**Task prompt**. Check each line of the entries below for the word "VBUS", and copy out the ones that have it.

**Recorded data**.
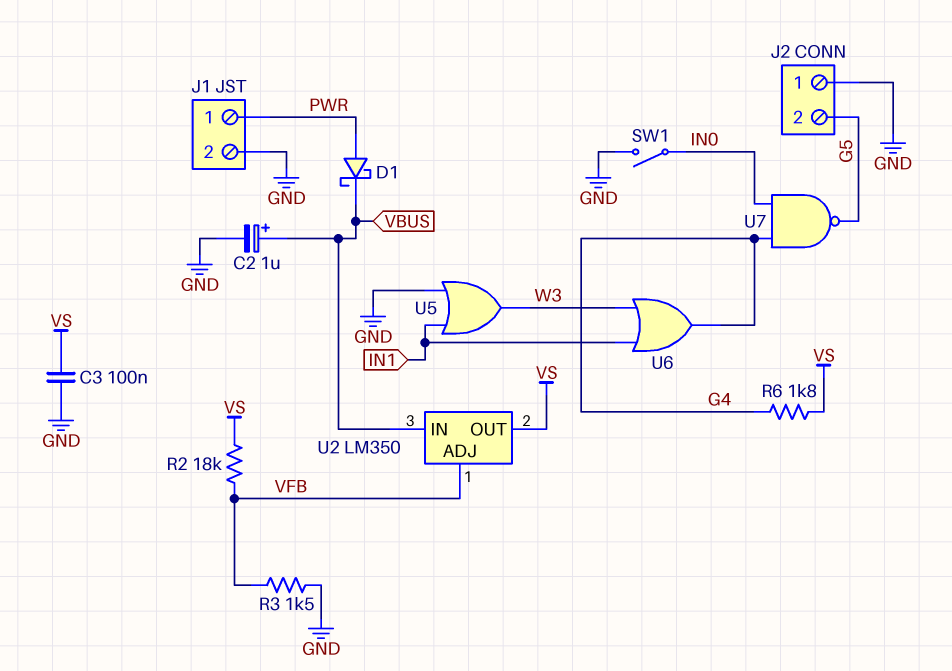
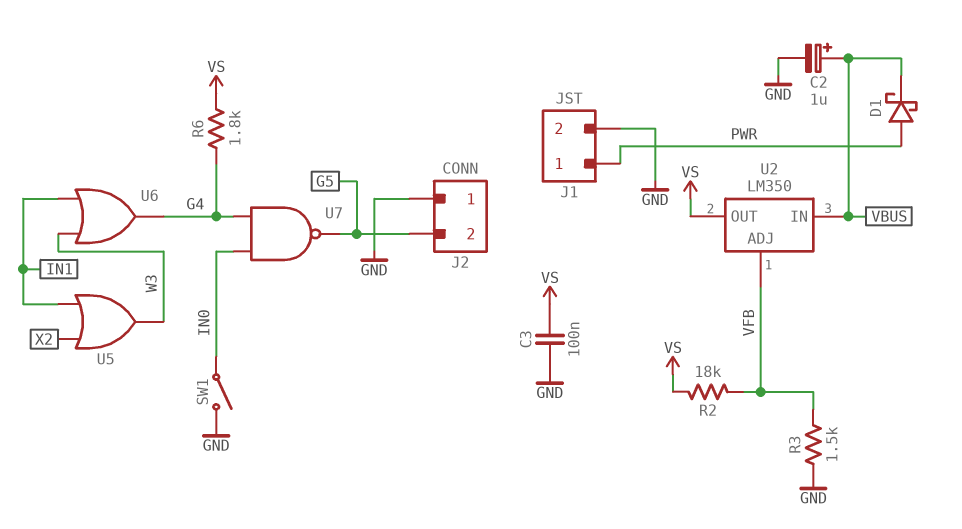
U5: OR (in GND, in IN1, out W3) -> OR (in IN1, in X2, out W3)

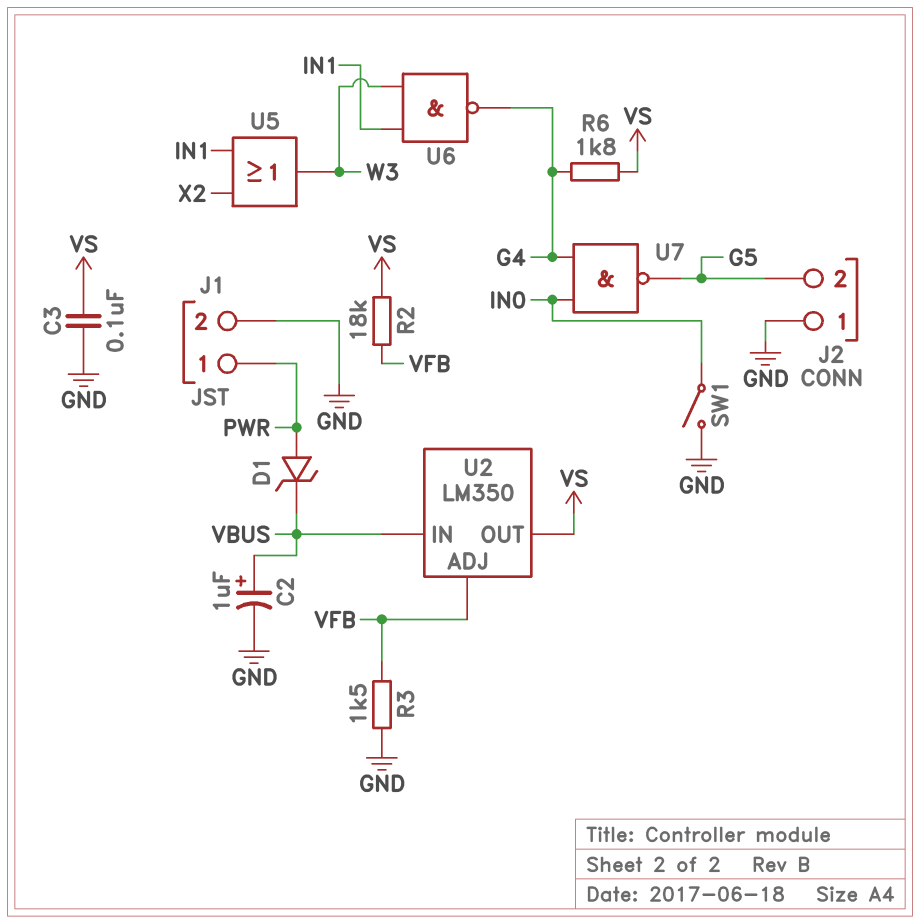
D1: schottky (A PWR, K VBUS) -> zener (A PWR, K VBUS)
U6: OR (in IN1, in W3, out G4) -> NAND (in IN1, in W3, out G4)

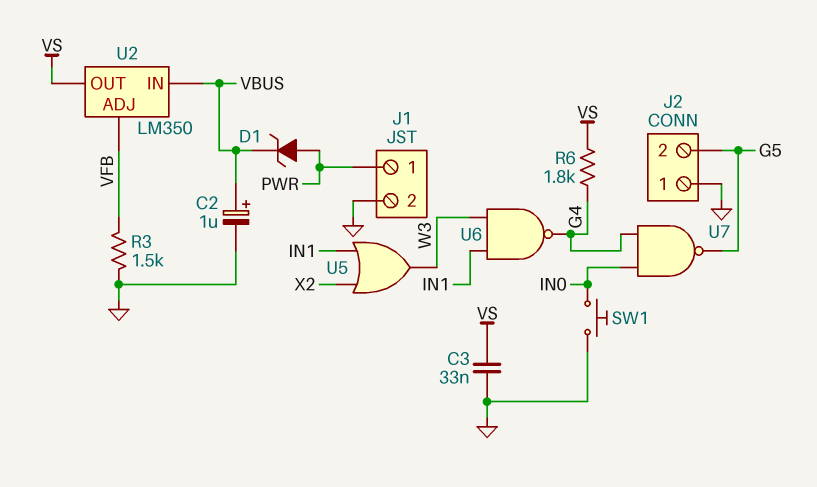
C3: 100nF (GND, VS) -> 33nF (GND, VS)
R2: 18k (VFB, VS) -> none
SW1: switch (GND, IN0) -> button (GND, IN0)

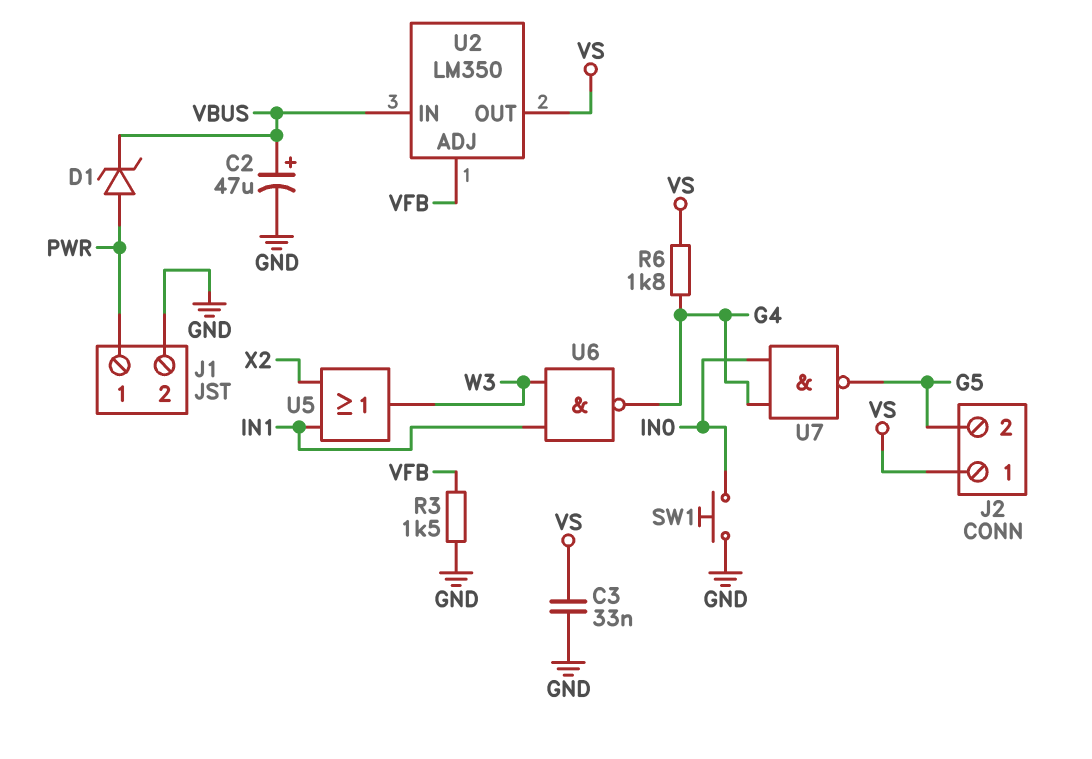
C2: 1uF (plus VBUS, minus GND) -> 47uF (plus VBUS, minus GND)
J2 pin 1: GND -> VS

**Solution for this task**.
D1: schottky (A PWR, K VBUS) -> zener (A PWR, K VBUS)
C2: 1uF (plus VBUS, minus GND) -> 47uF (plus VBUS, minus GND)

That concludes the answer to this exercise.